→ Problem requirements:
Using the material below, repeat exactly the lines from the one with "IC102: NOT 74LS04" through the one with "R18: 820 (N7, VS) -> 820 (N5, N7)", ends included, without any images.

→ Records provided:
------------------------------------------------------------
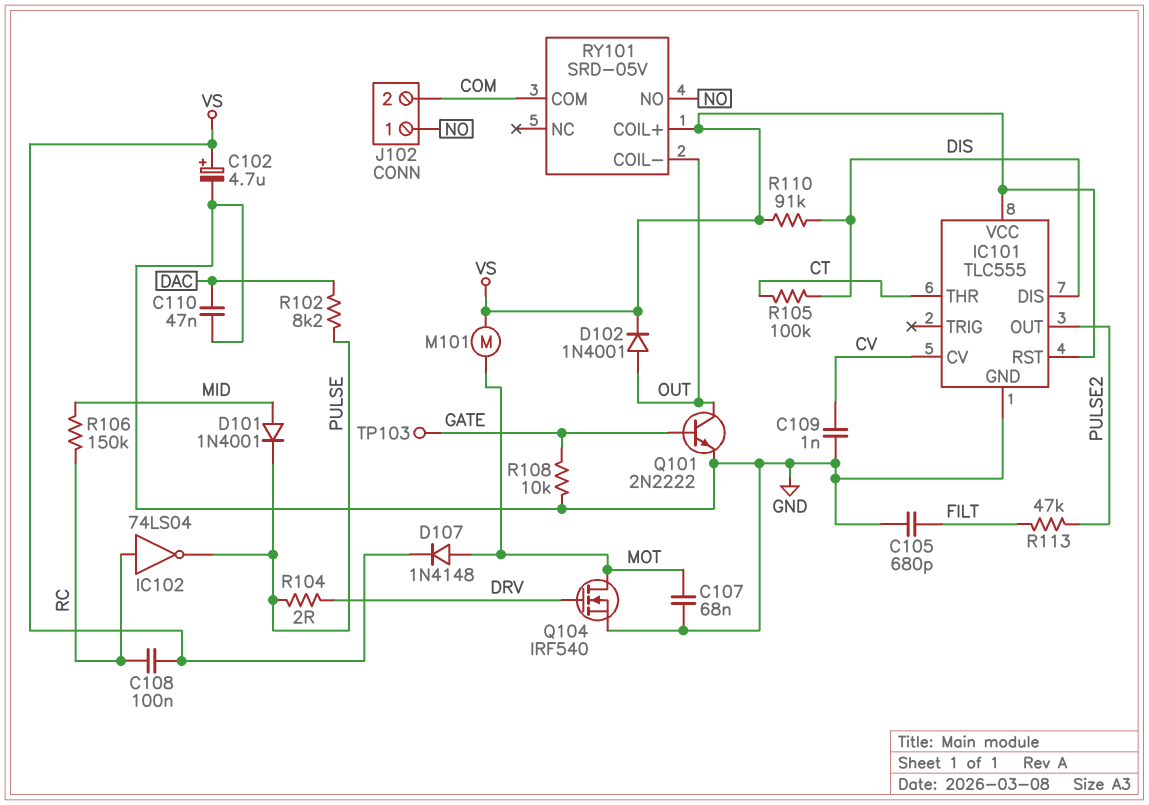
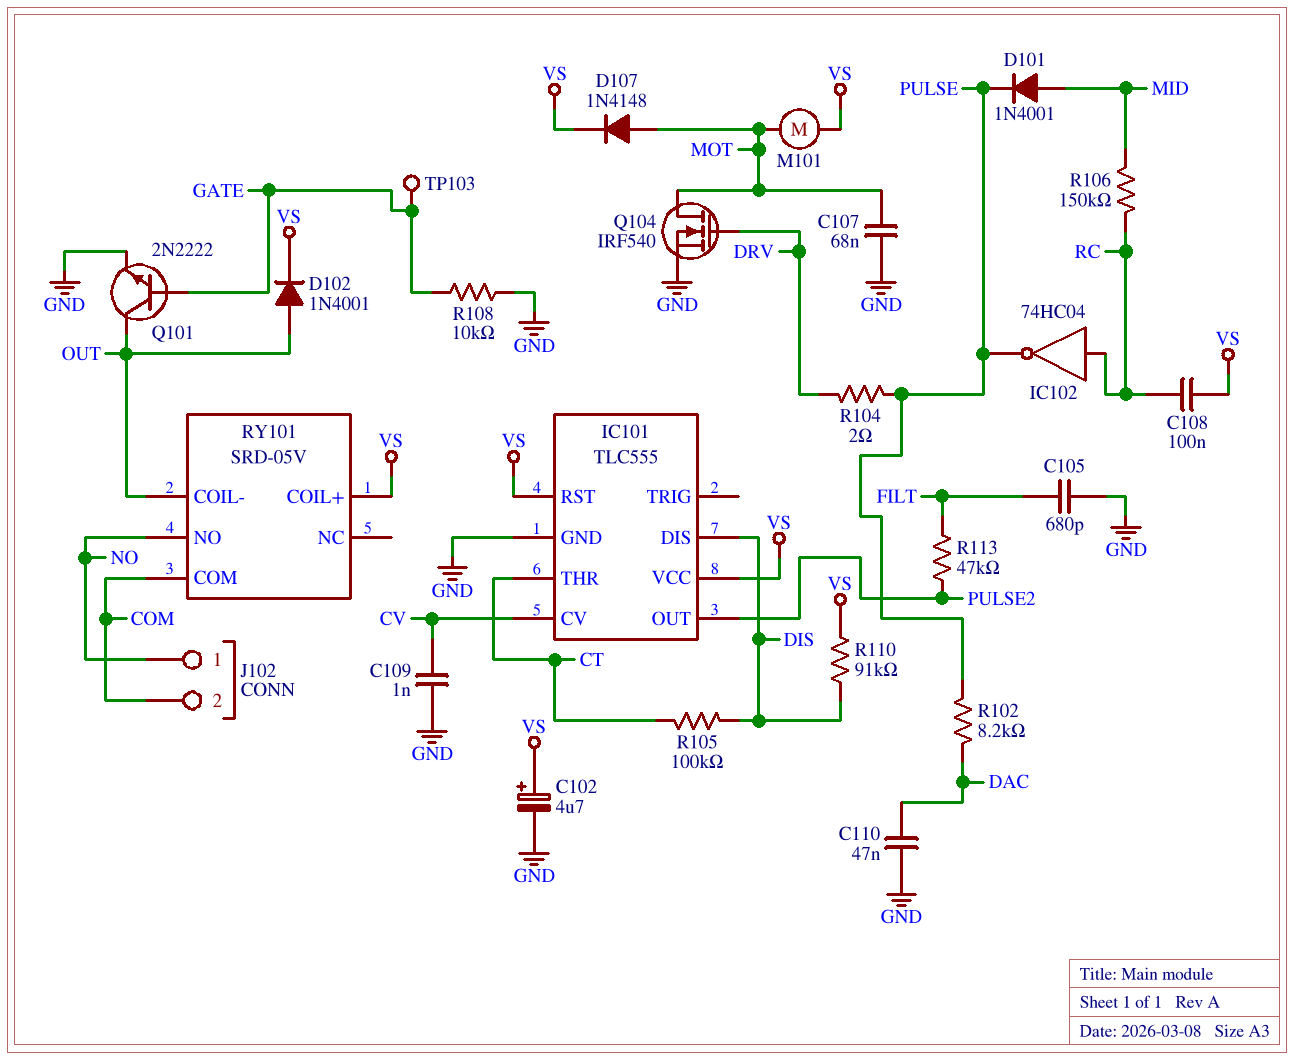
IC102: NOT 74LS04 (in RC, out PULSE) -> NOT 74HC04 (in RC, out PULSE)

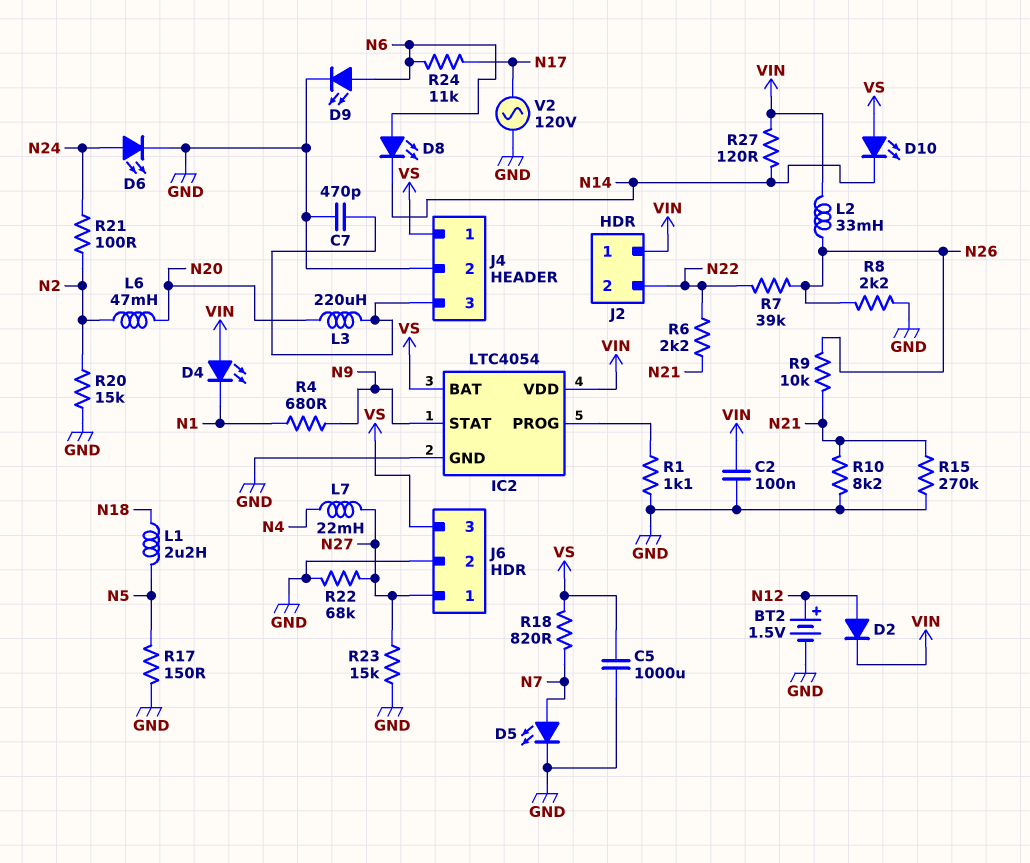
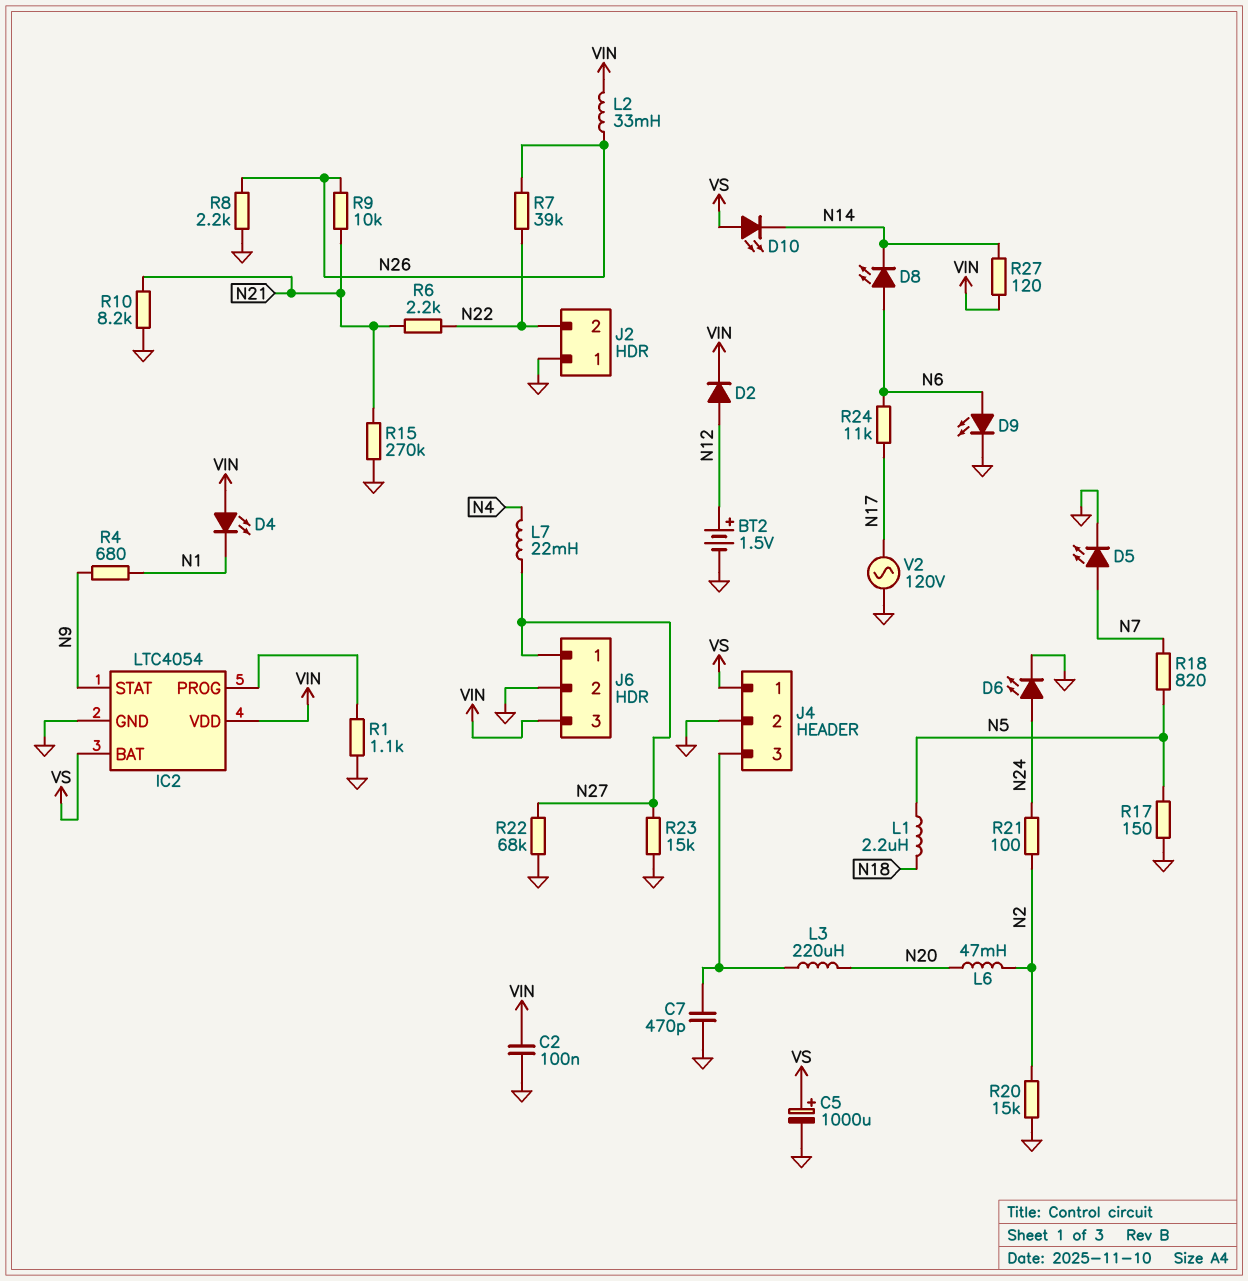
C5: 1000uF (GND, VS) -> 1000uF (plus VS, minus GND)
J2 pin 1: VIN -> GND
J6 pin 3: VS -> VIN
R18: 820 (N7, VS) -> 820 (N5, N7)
------------------------------------------------------------
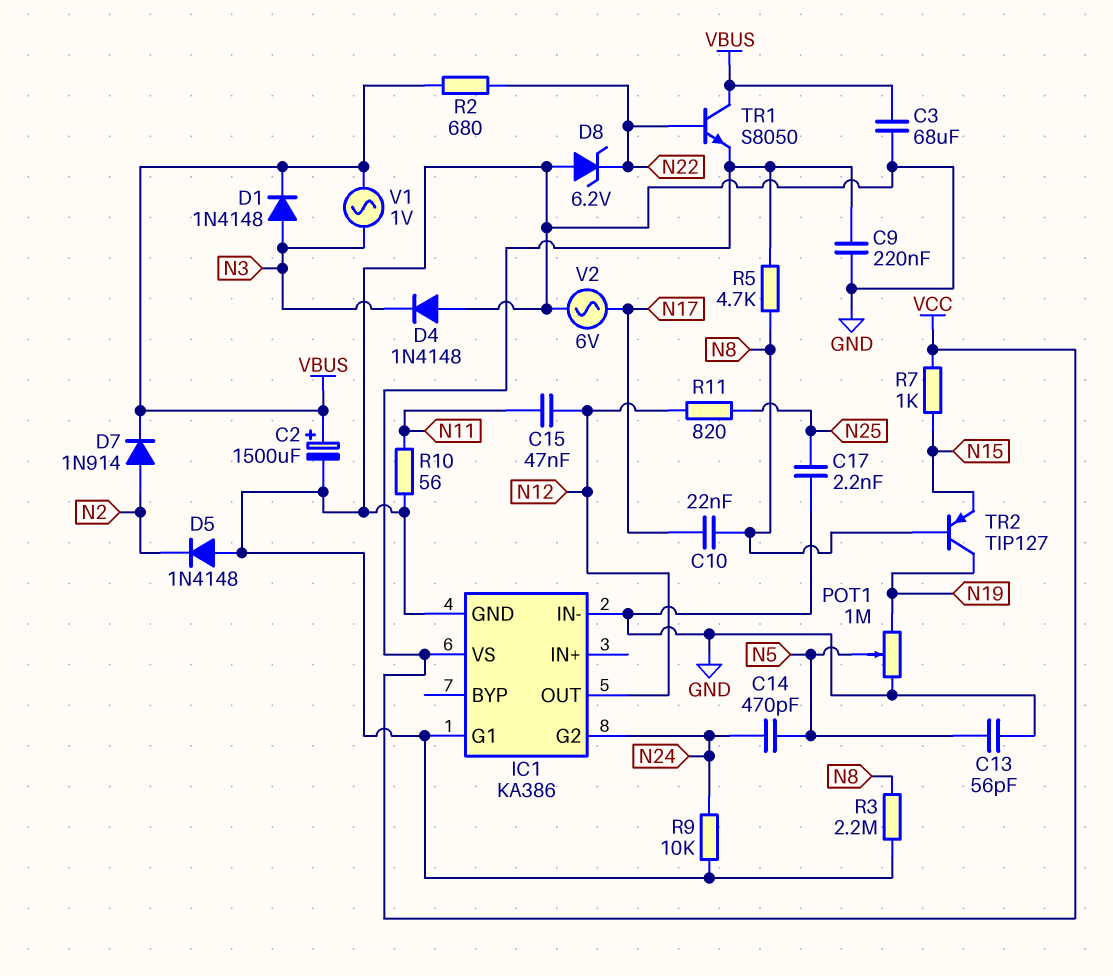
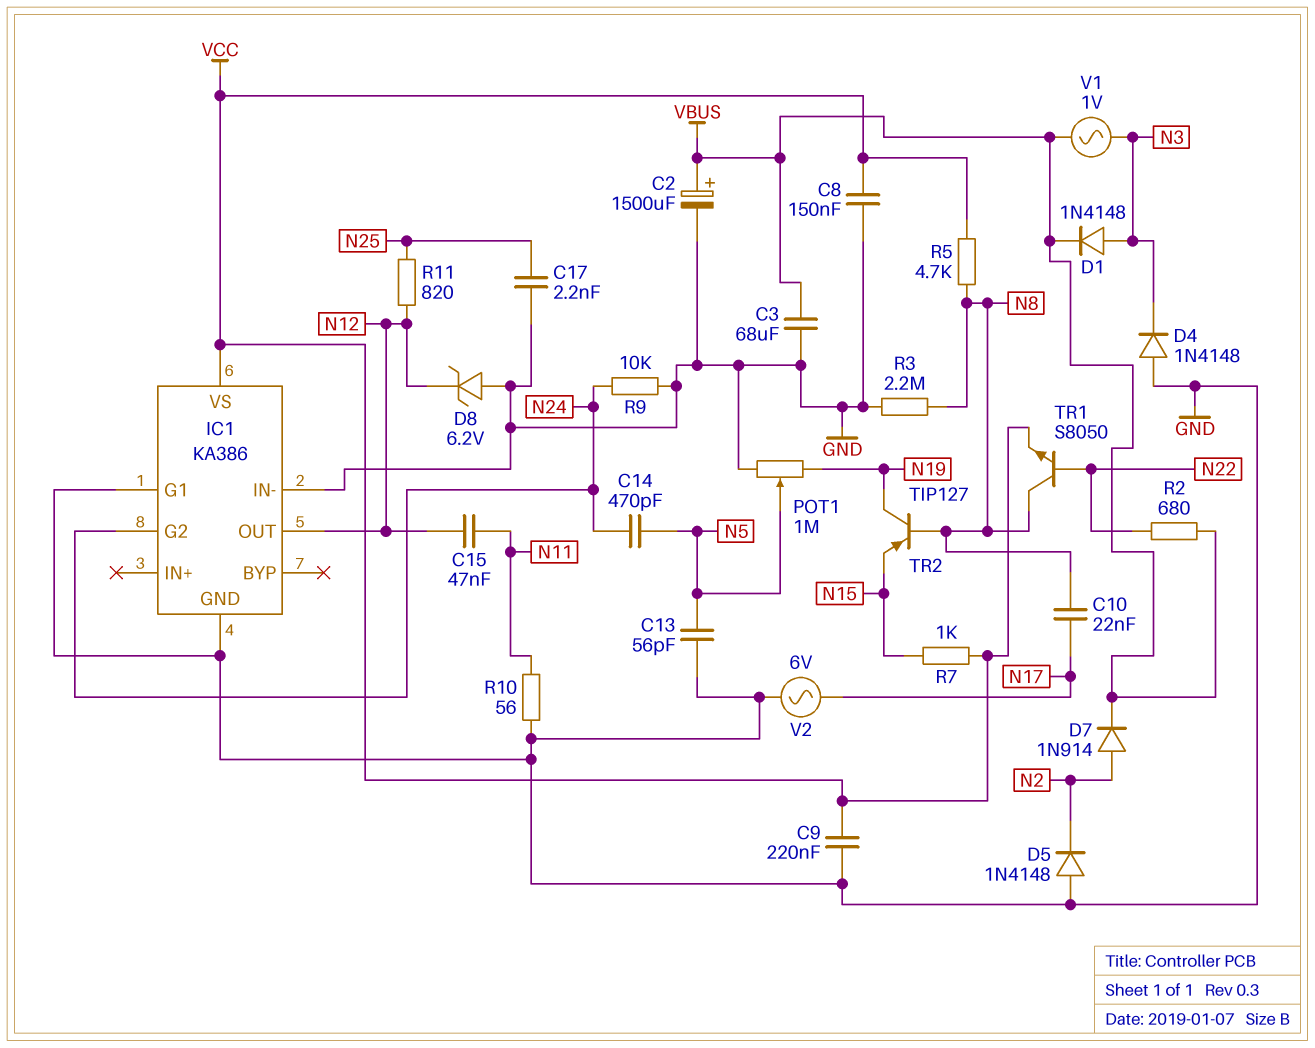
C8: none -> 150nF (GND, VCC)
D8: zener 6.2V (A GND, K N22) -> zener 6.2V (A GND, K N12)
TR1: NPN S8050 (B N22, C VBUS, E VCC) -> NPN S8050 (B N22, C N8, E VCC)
------------------------------------------------------------
→ Written response:
IC102: NOT 74LS04 (in RC, out PULSE) -> NOT 74HC04 (in RC, out PULSE)

C5: 1000uF (GND, VS) -> 1000uF (plus VS, minus GND)
J2 pin 1: VIN -> GND
J6 pin 3: VS -> VIN
R18: 820 (N7, VS) -> 820 (N5, N7)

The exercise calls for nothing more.